*** Input records Section Begins ***
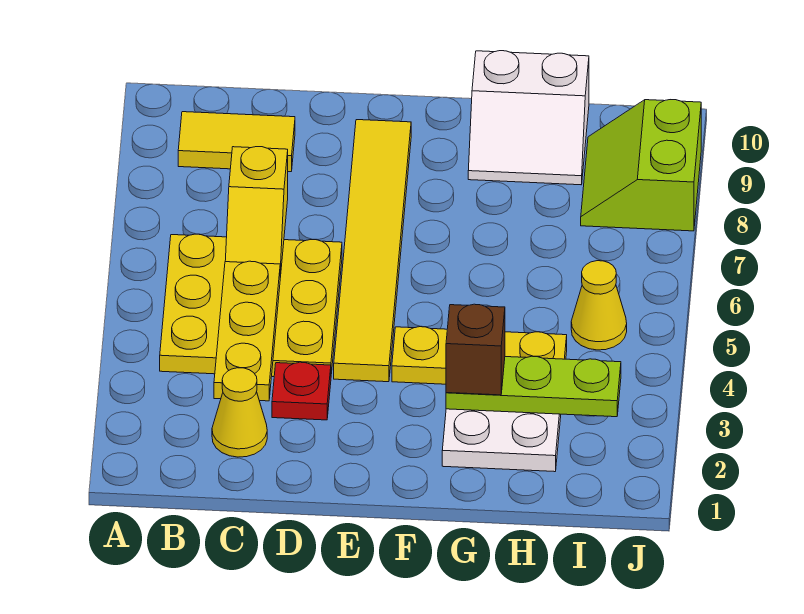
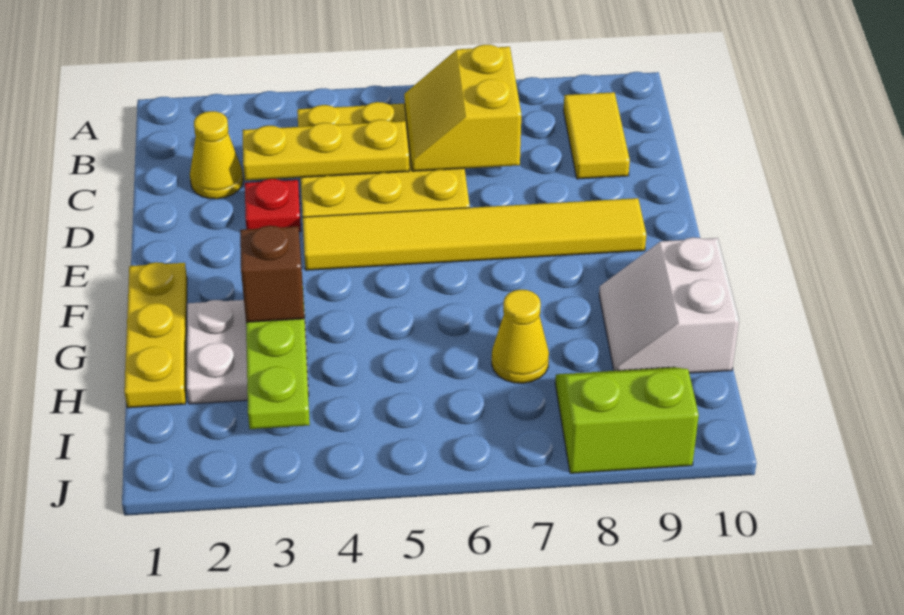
yellow slope C6:C7 level 2 top 7 -> yellow slope B6:C7 level 2 top 7
yellow plate F4:H4 level 1 -> yellow plate F1:H1 level 1
yellow cone I5 level 1 -> yellow cone H7 level 1

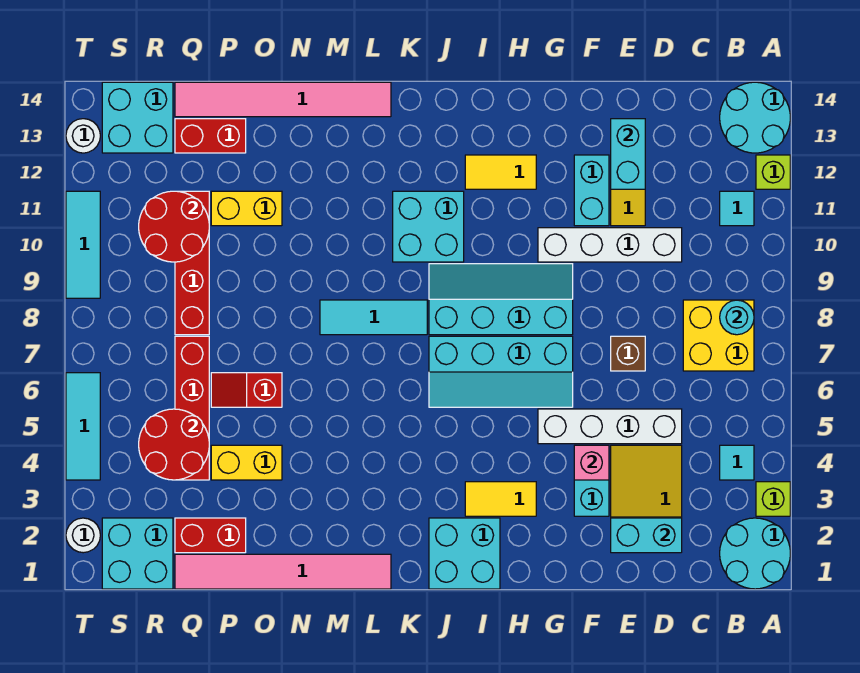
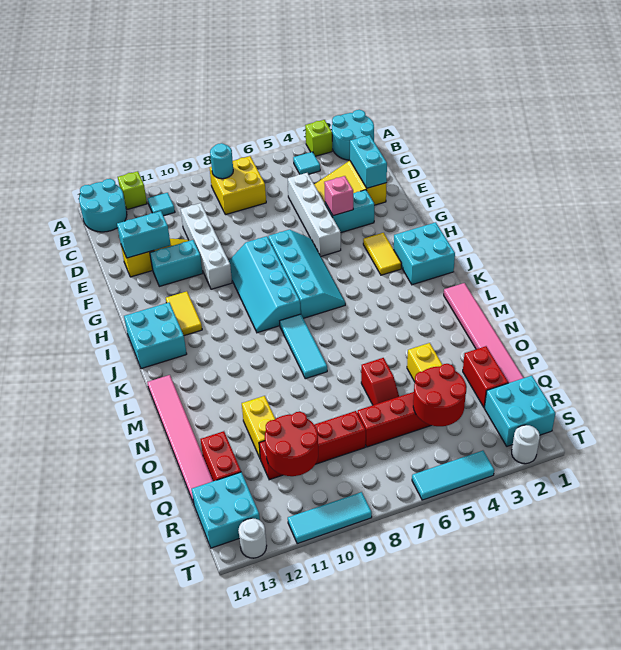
brown brick E7 level 1 -> none
cyan brick J10:K11 level 1 -> cyan brick I13:J14 level 1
*** Input records Section Ends ***
- _Task brief_: Only exact copies of the lines from the one containing "brown brick E7 level 1 -> none" to the end of the records belong in the answer.

- _Your solution_:
brown brick E7 level 1 -> none
cyan brick J10:K11 level 1 -> cyan brick I13:J14 level 1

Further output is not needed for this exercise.